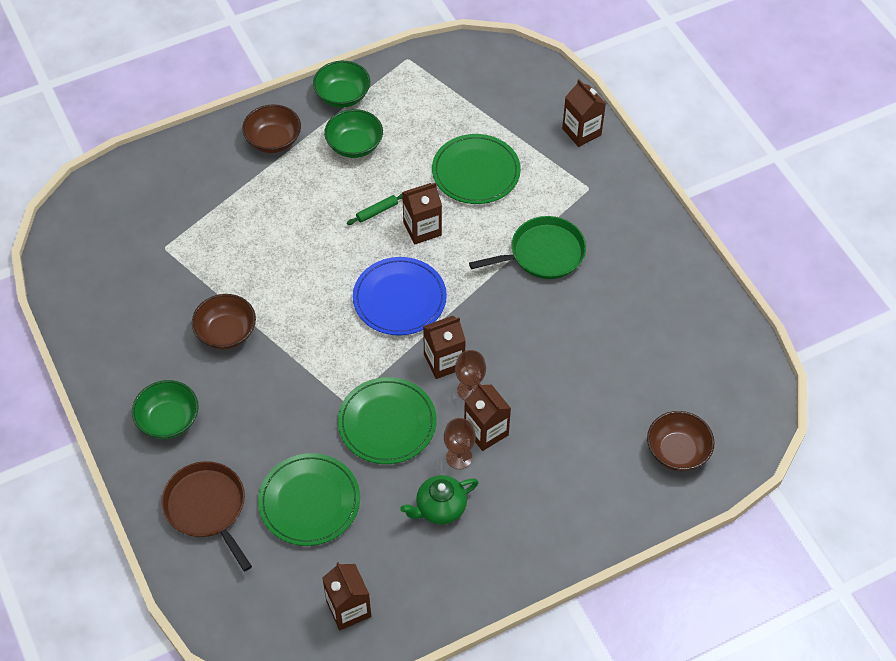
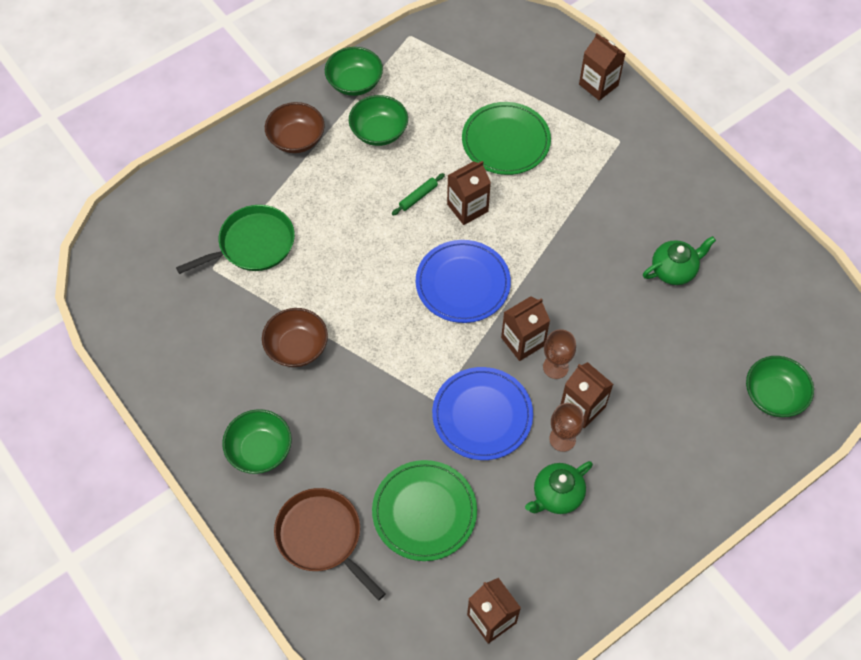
camera: 10 degrees left, 5 degrees up
green plate [338,377,437,464] -> blue plate [432,367,533,460]
green pan [469,216,586,279] -> green pan moved to [176,205,295,274]
brown bowl [647,411,715,471] -> green bowl [746,356,814,417]
none -> green teapot [643,236,716,285]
^^^^
- **What the exercise asks**
The lines from the one containing "green pan [469,216,586,279]" through the final line of the entries above are to be printed exactly, with nothing added.

- **Your response**
green pan [469,216,586,279] -> green pan moved to [176,205,295,274]
brown bowl [647,411,715,471] -> green bowl [746,356,814,417]
none -> green teapot [643,236,716,285]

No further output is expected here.